* _What needs to be done_
Return the listing below exactly, with the pictures dropped.

* _Provided entries_
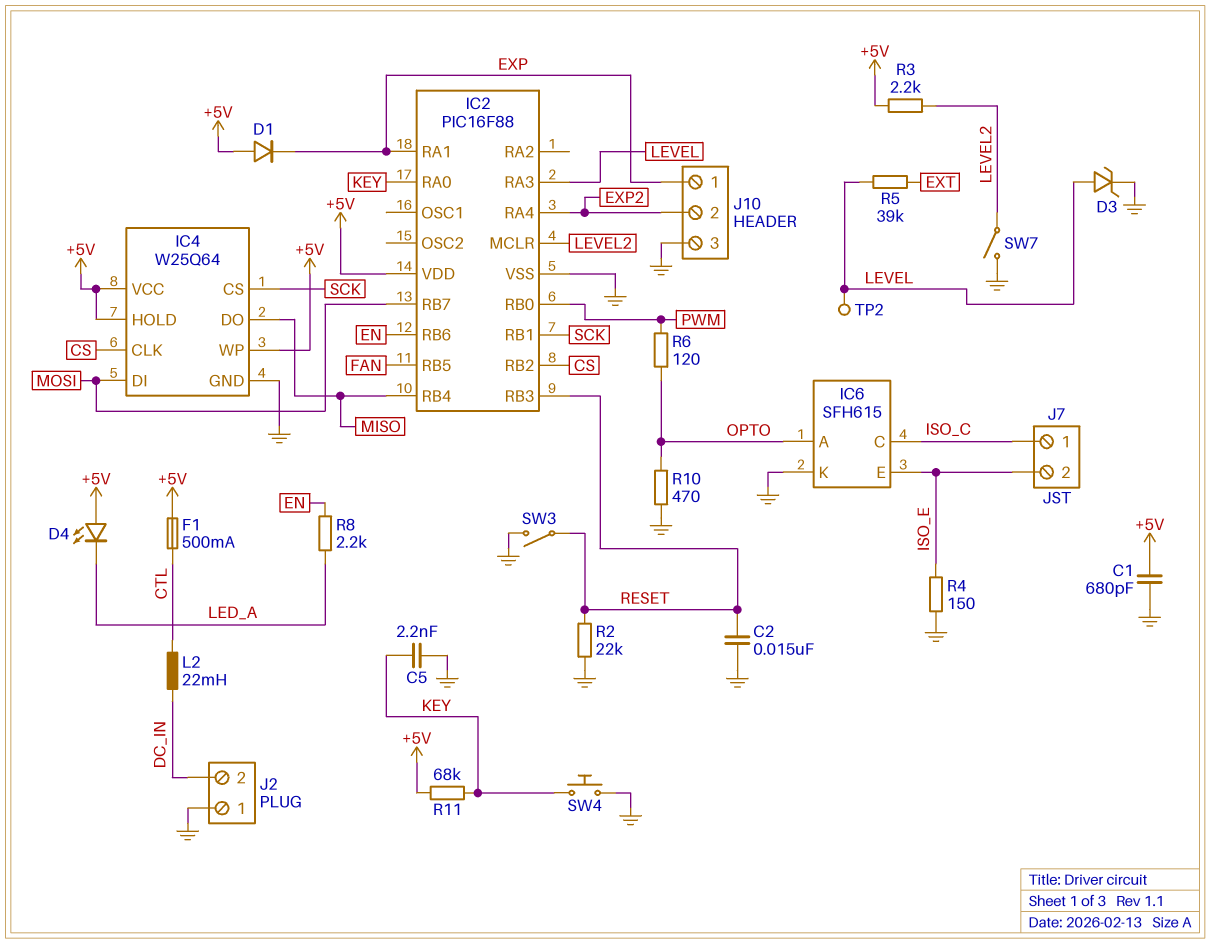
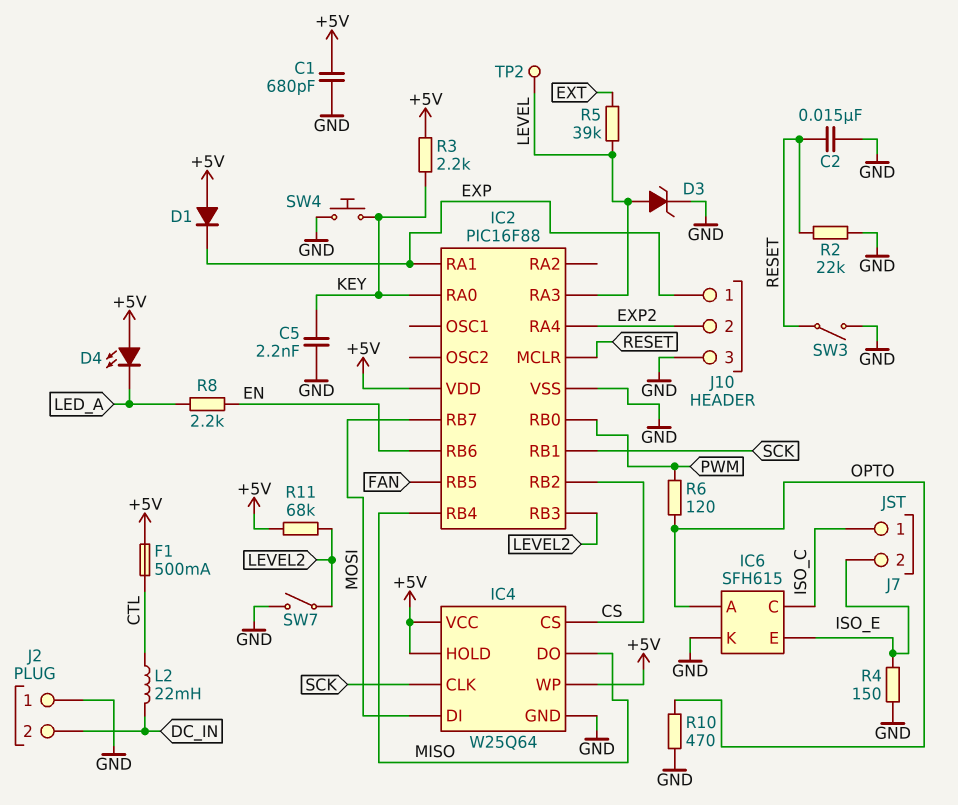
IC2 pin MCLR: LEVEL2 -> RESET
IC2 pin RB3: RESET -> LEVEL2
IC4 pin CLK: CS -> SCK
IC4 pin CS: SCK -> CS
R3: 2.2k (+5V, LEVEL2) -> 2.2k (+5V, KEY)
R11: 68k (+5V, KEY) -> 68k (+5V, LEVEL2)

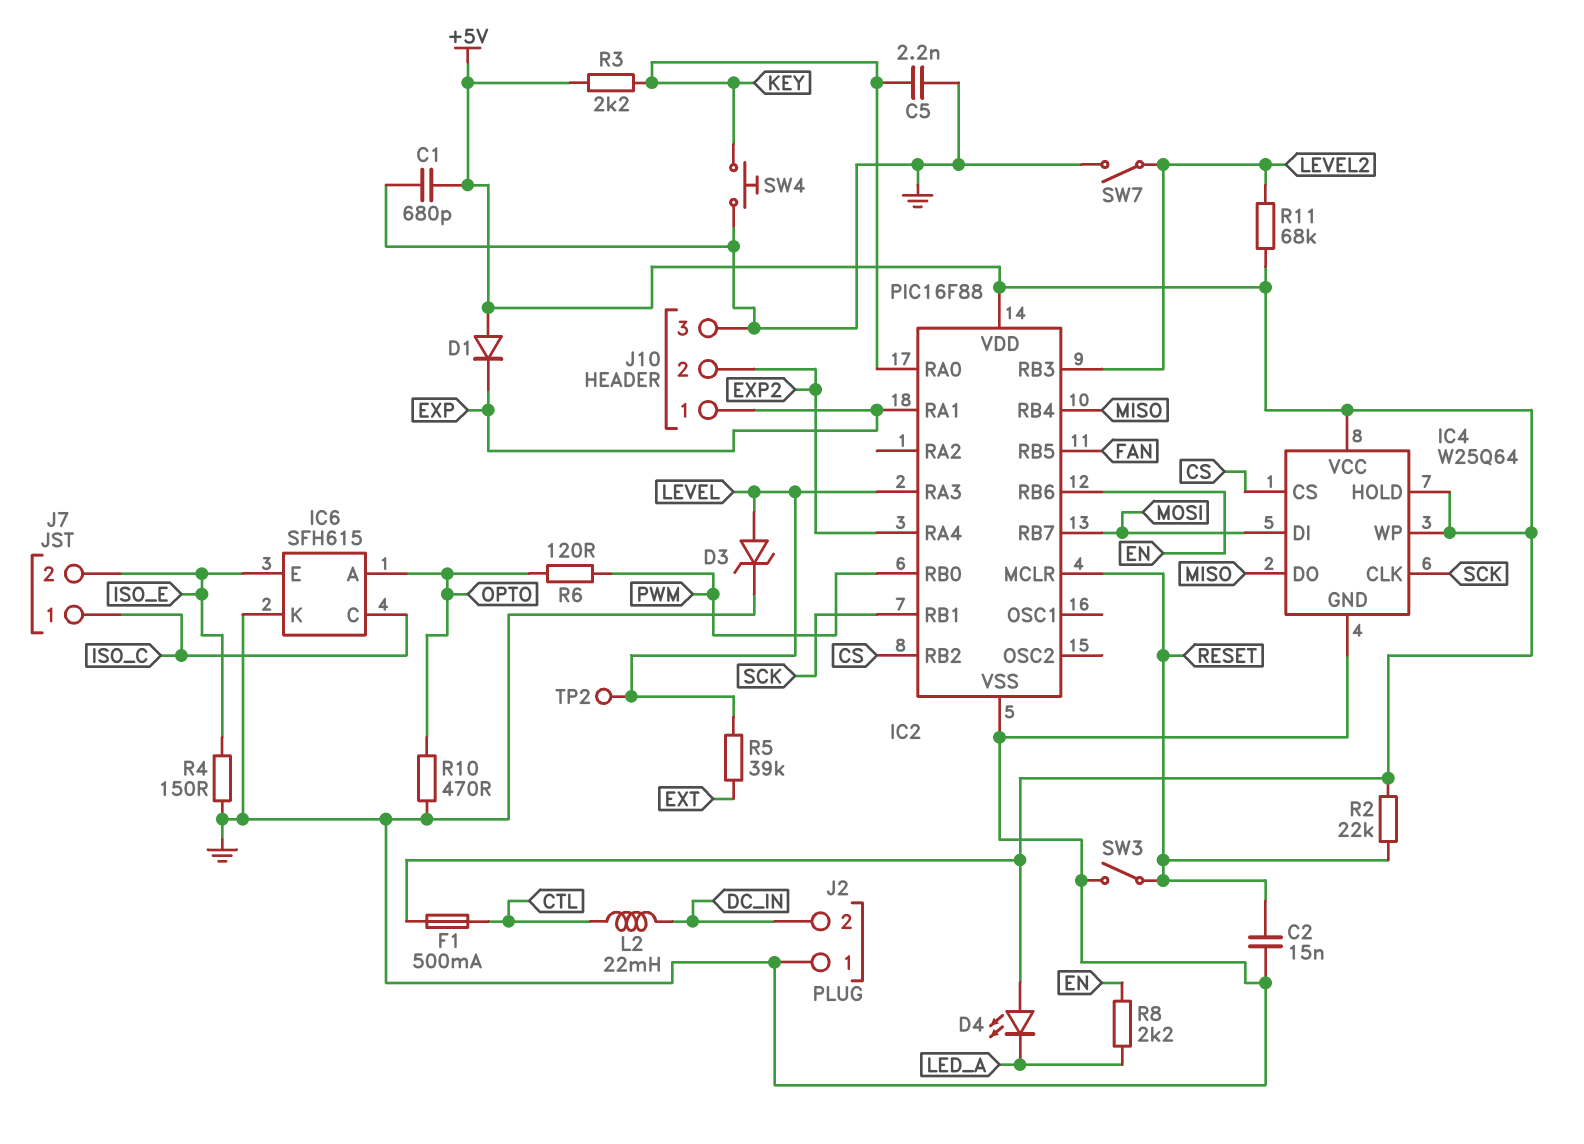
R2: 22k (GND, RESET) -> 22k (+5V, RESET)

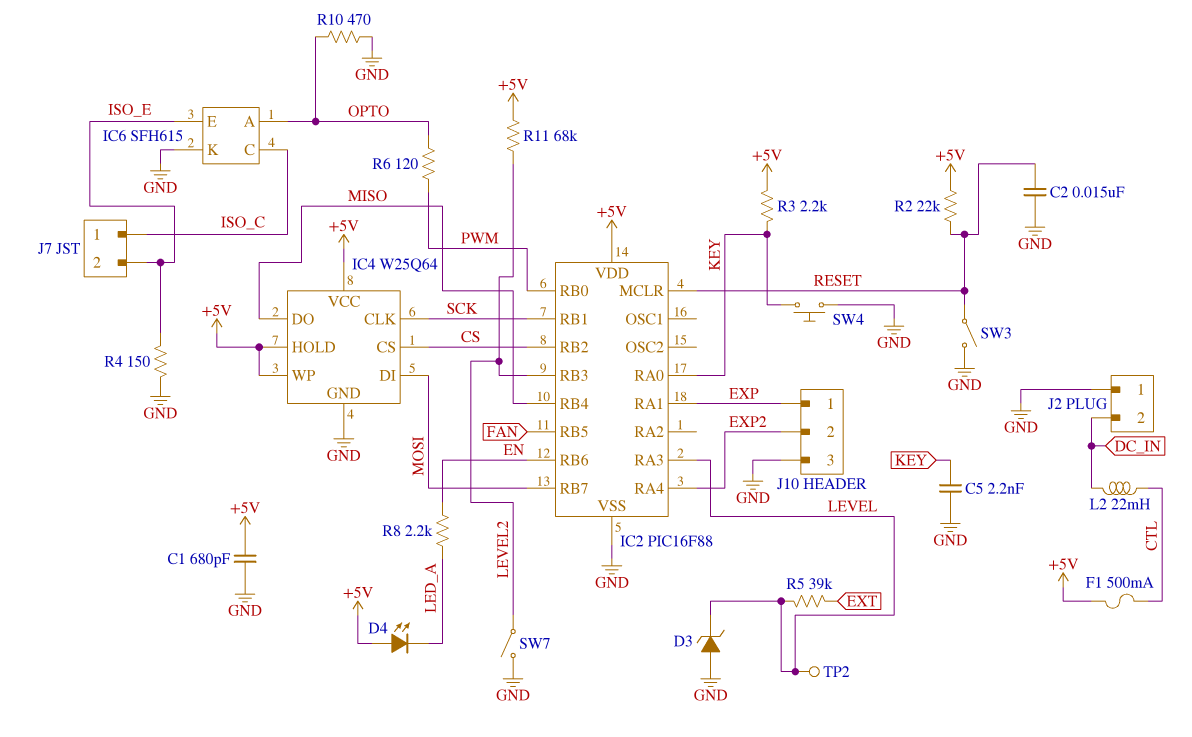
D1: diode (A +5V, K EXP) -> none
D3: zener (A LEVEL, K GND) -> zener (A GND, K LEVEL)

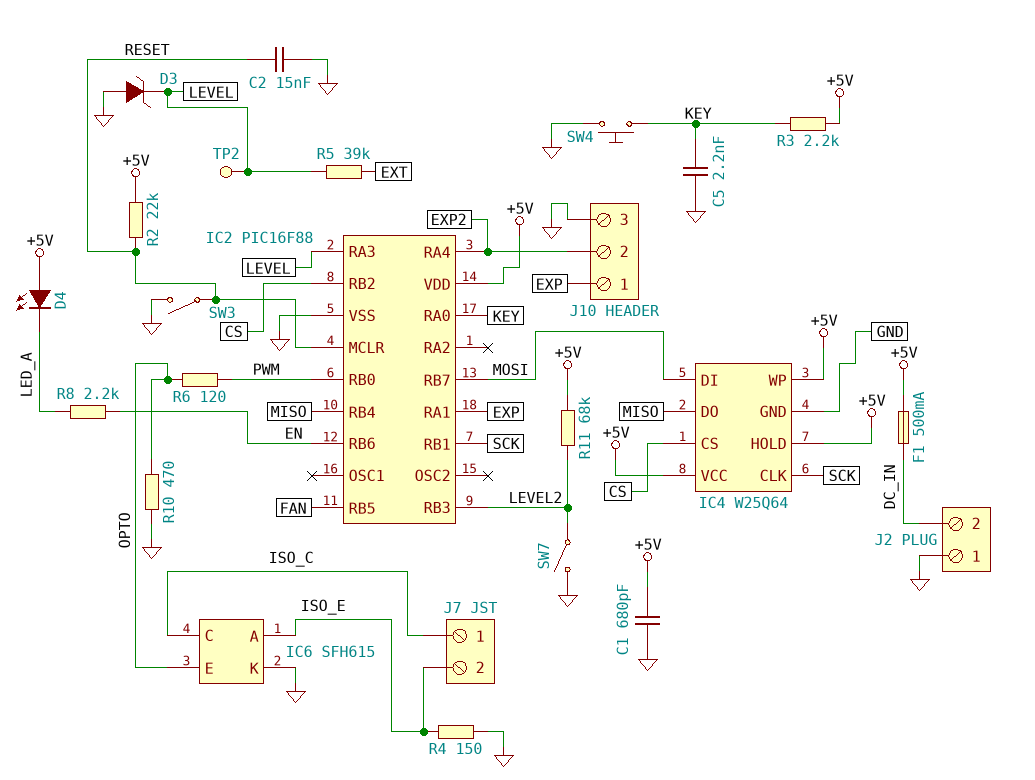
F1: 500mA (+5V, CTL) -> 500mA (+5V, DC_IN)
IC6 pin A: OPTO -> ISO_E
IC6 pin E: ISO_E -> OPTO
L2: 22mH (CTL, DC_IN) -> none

* _Reply to the task_
IC2 pin MCLR: LEVEL2 -> RESET
IC2 pin RB3: RESET -> LEVEL2
IC4 pin CLK: CS -> SCK
IC4 pin CS: SCK -> CS
R3: 2.2k (+5V, LEVEL2) -> 2.2k (+5V, KEY)
R11: 68k (+5V, KEY) -> 68k (+5V, LEVEL2)

R2: 22k (GND, RESET) -> 22k (+5V, RESET)

D1: diode (A +5V, K EXP) -> none
D3: zener (A LEVEL, K GND) -> zener (A GND, K LEVEL)

F1: 500mA (+5V, CTL) -> 500mA (+5V, DC_IN)
IC6 pin A: OPTO -> ISO_E
IC6 pin E: ISO_E -> OPTO
L2: 22mH (CTL, DC_IN) -> none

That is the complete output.